## What the task requires
The line containing "D207: none -> diode (A LED, K LAMP)" marks the start, and the last line of the records below marks the end. Print that run exactly and nothing else.

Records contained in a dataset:
▶

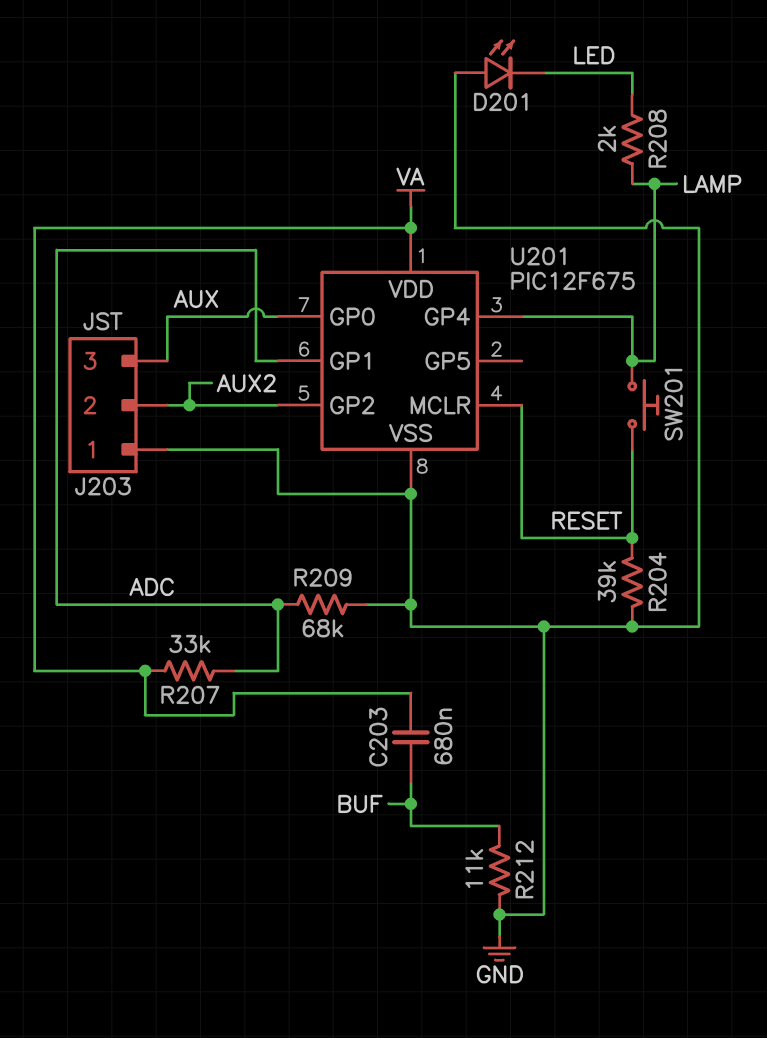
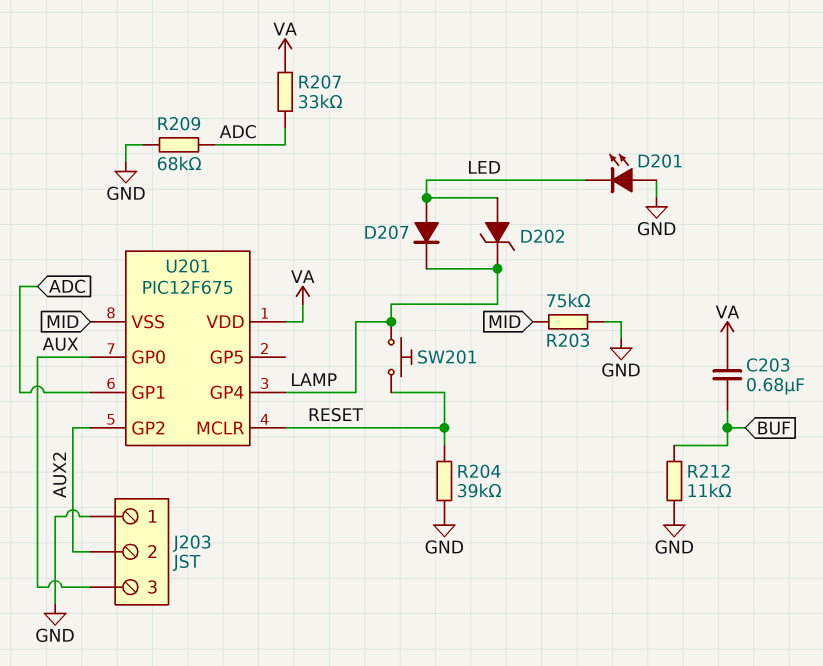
D202: none -> zener (A LED, K LAMP)
D207: none -> diode (A LED, K LAMP)
R203: none -> 75k (GND, MID)
R208: 2k (LAMP, LED) -> none
U201 pin VSS: GND -> MID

◀

## Worked solution
D207: none -> diode (A LED, K LAMP)
R203: none -> 75k (GND, MID)
R208: 2k (LAMP, LED) -> none
U201 pin VSS: GND -> MID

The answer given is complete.